Task input section start

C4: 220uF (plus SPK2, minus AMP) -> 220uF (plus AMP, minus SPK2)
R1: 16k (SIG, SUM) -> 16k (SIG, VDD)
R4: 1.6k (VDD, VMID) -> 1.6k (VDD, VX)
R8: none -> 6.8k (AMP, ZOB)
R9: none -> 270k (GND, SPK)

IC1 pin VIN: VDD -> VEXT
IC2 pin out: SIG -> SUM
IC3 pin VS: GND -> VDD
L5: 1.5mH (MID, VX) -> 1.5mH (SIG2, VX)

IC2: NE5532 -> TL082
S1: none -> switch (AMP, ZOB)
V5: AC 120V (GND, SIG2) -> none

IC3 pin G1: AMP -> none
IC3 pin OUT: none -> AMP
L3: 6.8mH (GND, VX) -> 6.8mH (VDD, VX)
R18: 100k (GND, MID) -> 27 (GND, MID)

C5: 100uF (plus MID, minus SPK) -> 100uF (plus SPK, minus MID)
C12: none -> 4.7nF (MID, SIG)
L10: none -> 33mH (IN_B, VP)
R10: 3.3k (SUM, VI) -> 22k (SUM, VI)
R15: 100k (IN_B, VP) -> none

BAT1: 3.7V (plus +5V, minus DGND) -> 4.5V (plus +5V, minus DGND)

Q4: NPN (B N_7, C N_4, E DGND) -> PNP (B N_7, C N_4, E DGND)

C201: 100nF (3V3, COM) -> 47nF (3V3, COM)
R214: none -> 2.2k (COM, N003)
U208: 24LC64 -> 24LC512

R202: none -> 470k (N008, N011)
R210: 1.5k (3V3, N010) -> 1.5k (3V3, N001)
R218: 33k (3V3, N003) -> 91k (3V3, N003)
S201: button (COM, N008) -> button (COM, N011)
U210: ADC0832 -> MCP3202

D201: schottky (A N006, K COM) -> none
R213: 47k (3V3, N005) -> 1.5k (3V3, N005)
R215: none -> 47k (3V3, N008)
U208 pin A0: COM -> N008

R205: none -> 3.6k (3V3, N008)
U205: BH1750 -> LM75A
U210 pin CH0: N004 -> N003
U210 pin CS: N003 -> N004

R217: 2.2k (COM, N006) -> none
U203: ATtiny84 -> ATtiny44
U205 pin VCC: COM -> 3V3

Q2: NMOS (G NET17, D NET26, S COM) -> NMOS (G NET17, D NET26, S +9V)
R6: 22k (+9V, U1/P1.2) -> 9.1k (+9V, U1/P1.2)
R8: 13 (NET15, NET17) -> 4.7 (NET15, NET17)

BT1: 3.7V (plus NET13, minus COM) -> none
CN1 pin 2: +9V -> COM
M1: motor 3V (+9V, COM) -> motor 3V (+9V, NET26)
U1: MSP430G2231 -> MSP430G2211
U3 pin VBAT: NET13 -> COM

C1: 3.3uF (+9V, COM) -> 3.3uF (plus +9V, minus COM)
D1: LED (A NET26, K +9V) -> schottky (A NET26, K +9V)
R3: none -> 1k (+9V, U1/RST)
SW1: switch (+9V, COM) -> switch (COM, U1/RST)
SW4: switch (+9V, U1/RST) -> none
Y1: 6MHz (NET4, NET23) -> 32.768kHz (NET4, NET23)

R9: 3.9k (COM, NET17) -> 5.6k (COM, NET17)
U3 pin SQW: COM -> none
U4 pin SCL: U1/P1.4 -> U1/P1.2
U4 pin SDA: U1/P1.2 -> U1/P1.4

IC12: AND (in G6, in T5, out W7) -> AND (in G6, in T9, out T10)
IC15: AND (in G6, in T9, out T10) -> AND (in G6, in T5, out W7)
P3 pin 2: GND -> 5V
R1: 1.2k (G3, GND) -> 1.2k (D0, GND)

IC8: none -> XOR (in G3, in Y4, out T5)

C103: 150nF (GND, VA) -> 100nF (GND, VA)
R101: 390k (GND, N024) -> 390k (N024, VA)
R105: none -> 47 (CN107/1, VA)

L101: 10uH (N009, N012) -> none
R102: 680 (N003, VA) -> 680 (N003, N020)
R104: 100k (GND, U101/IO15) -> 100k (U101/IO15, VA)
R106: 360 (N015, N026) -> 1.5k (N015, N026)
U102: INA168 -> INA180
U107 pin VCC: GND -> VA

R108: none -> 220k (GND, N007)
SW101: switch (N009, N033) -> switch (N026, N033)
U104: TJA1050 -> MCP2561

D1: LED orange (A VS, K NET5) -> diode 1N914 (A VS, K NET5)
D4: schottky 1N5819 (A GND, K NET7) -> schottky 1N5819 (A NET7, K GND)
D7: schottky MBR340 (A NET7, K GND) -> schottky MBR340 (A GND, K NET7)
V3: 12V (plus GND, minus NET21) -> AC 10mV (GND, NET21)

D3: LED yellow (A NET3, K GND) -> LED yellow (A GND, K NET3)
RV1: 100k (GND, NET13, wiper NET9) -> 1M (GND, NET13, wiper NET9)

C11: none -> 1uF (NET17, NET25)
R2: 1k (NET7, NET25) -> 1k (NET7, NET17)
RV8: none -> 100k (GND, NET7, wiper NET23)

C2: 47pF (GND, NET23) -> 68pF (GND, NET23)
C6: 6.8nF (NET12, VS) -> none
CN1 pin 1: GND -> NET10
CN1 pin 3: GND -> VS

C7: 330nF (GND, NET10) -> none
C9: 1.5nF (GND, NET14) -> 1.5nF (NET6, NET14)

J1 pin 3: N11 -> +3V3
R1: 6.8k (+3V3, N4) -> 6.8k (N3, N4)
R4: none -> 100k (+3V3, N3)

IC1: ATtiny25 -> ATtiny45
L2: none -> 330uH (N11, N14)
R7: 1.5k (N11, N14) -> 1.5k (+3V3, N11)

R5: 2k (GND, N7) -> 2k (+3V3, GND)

Task input section end

-- Exercise goal --
Write out all of the entries above, exactly and in full.

-- Response below --
C4: 220uF (plus SPK2, minus AMP) -> 220uF (plus AMP, minus SPK2)
R1: 16k (SIG, SUM) -> 16k (SIG, VDD)
R4: 1.6k (VDD, VMID) -> 1.6k (VDD, VX)
R8: none -> 6.8k (AMP, ZOB)
R9: none -> 270k (GND, SPK)

IC1 pin VIN: VDD -> VEXT
IC2 pin out: SIG -> SUM
IC3 pin VS: GND -> VDD
L5: 1.5mH (MID, VX) -> 1.5mH (SIG2, VX)

IC2: NE5532 -> TL082
S1: none -> switch (AMP, ZOB)
V5: AC 120V (GND, SIG2) -> none

IC3 pin G1: AMP -> none
IC3 pin OUT: none -> AMP
L3: 6.8mH (GND, VX) -> 6.8mH (VDD, VX)
R18: 100k (GND, MID) -> 27 (GND, MID)

C5: 100uF (plus MID, minus SPK) -> 100uF (plus SPK, minus MID)
C12: none -> 4.7nF (MID, SIG)
L10: none -> 33mH (IN_B, VP)
R10: 3.3k (SUM, VI) -> 22k (SUM, VI)
R15: 100k (IN_B, VP) -> none

BAT1: 3.7V (plus +5V, minus DGND) -> 4.5V (plus +5V, minus DGND)

Q4: NPN (B N_7, C N_4, E DGND) -> PNP (B N_7, C N_4, E DGND)

C201: 100nF (3V3, COM) -> 47nF (3V3, COM)
R214: none -> 2.2k (COM, N003)
U208: 24LC64 -> 24LC512

R202: none -> 470k (N008, N011)
R210: 1.5k (3V3, N010) -> 1.5k (3V3, N001)
R218: 33k (3V3, N003) -> 91k (3V3, N003)
S201: button (COM, N008) -> button (COM, N011)
U210: ADC0832 -> MCP3202

D201: schottky (A N006, K COM) -> none
R213: 47k (3V3, N005) -> 1.5k (3V3, N005)
R215: none -> 47k (3V3, N008)
U208 pin A0: COM -> N008

R205: none -> 3.6k (3V3, N008)
U205: BH1750 -> LM75A
U210 pin CH0: N004 -> N003
U210 pin CS: N003 -> N004

R217: 2.2k (COM, N006) -> none
U203: ATtiny84 -> ATtiny44
U205 pin VCC: COM -> 3V3

Q2: NMOS (G NET17, D NET26, S COM) -> NMOS (G NET17, D NET26, S +9V)
R6: 22k (+9V, U1/P1.2) -> 9.1k (+9V, U1/P1.2)
R8: 13 (NET15, NET17) -> 4.7 (NET15, NET17)

BT1: 3.7V (plus NET13, minus COM) -> none
CN1 pin 2: +9V -> COM
M1: motor 3V (+9V, COM) -> motor 3V (+9V, NET26)
U1: MSP430G2231 -> MSP430G2211
U3 pin VBAT: NET13 -> COM

C1: 3.3uF (+9V, COM) -> 3.3uF (plus +9V, minus COM)
D1: LED (A NET26, K +9V) -> schottky (A NET26, K +9V)
R3: none -> 1k (+9V, U1/RST)
SW1: switch (+9V, COM) -> switch (COM, U1/RST)
SW4: switch (+9V, U1/RST) -> none
Y1: 6MHz (NET4, NET23) -> 32.768kHz (NET4, NET23)

R9: 3.9k (COM, NET17) -> 5.6k (COM, NET17)
U3 pin SQW: COM -> none
U4 pin SCL: U1/P1.4 -> U1/P1.2
U4 pin SDA: U1/P1.2 -> U1/P1.4

IC12: AND (in G6, in T5, out W7) -> AND (in G6, in T9, out T10)
IC15: AND (in G6, in T9, out T10) -> AND (in G6, in T5, out W7)
P3 pin 2: GND -> 5V
R1: 1.2k (G3, GND) -> 1.2k (D0, GND)

IC8: none -> XOR (in G3, in Y4, out T5)

C103: 150nF (GND, VA) -> 100nF (GND, VA)
R101: 390k (GND, N024) -> 390k (N024, VA)
R105: none -> 47 (CN107/1, VA)

L101: 10uH (N009, N012) -> none
R102: 680 (N003, VA) -> 680 (N003, N020)
R104: 100k (GND, U101/IO15) -> 100k (U101/IO15, VA)
R106: 360 (N015, N026) -> 1.5k (N015, N026)
U102: INA168 -> INA180
U107 pin VCC: GND -> VA

R108: none -> 220k (GND, N007)
SW101: switch (N009, N033) -> switch (N026, N033)
U104: TJA1050 -> MCP2561

D1: LED orange (A VS, K NET5) -> diode 1N914 (A VS, K NET5)
D4: schottky 1N5819 (A GND, K NET7) -> schottky 1N5819 (A NET7, K GND)
D7: schottky MBR340 (A NET7, K GND) -> schottky MBR340 (A GND, K NET7)
V3: 12V (plus GND, minus NET21) -> AC 10mV (GND, NET21)

D3: LED yellow (A NET3, K GND) -> LED yellow (A GND, K NET3)
RV1: 100k (GND, NET13, wiper NET9) -> 1M (GND, NET13, wiper NET9)

C11: none -> 1uF (NET17, NET25)
R2: 1k (NET7, NET25) -> 1k (NET7, NET17)
RV8: none -> 100k (GND, NET7, wiper NET23)

C2: 47pF (GND, NET23) -> 68pF (GND, NET23)
C6: 6.8nF (NET12, VS) -> none
CN1 pin 1: GND -> NET10
CN1 pin 3: GND -> VS

C7: 330nF (GND, NET10) -> none
C9: 1.5nF (GND, NET14) -> 1.5nF (NET6, NET14)

J1 pin 3: N11 -> +3V3
R1: 6.8k (+3V3, N4) -> 6.8k (N3, N4)
R4: none -> 100k (+3V3, N3)

IC1: ATtiny25 -> ATtiny45
L2: none -> 330uH (N11, N14)
R7: 1.5k (N11, N14) -> 1.5k (+3V3, N11)

R5: 2k (GND, N7) -> 2k (+3V3, GND)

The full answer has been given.